■ **Your goal**
Copy word for word each line from the one that has "(459, 362) = (533, 178): pink" to the last line of the records, with no other lines.

■ **Supplied material**
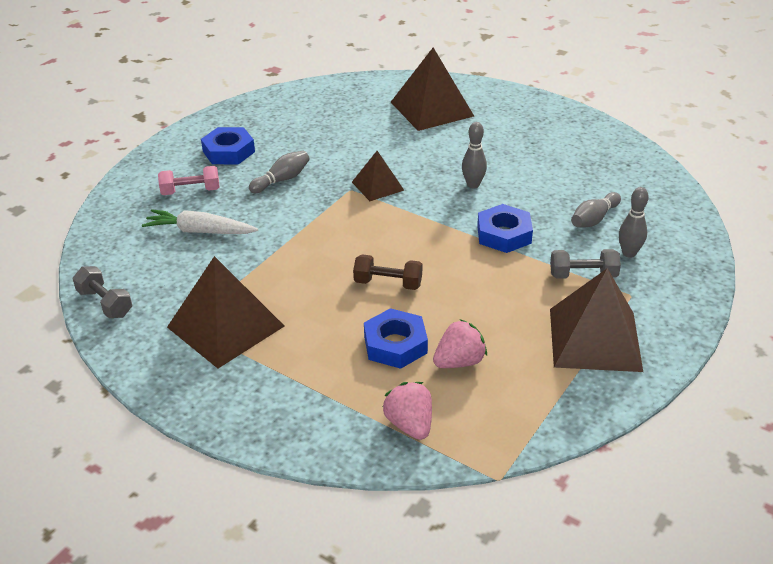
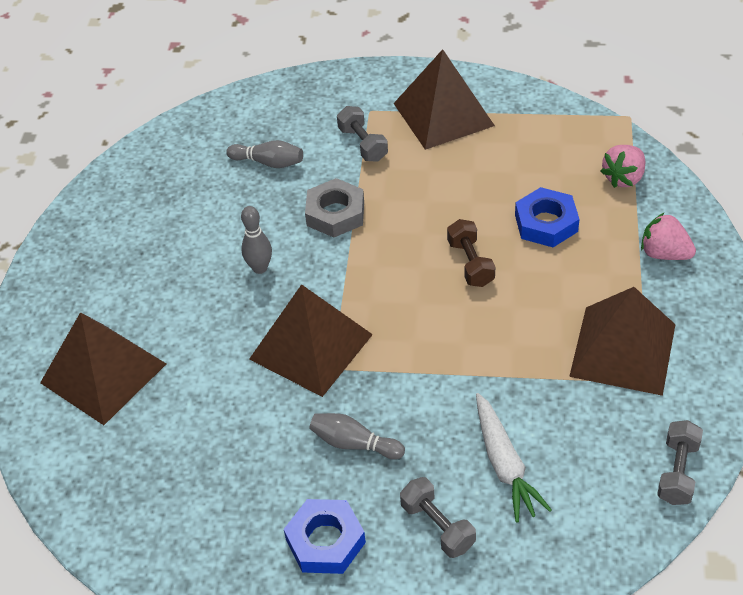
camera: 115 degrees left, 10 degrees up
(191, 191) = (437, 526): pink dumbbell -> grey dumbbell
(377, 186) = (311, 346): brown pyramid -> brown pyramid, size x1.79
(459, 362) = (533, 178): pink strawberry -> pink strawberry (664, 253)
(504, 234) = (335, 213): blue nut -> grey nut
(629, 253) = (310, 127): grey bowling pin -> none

■ **Answer for this exercise**
(459, 362) = (533, 178): pink strawberry -> pink strawberry (664, 253)
(504, 234) = (335, 213): blue nut -> grey nut
(629, 253) = (310, 127): grey bowling pin -> none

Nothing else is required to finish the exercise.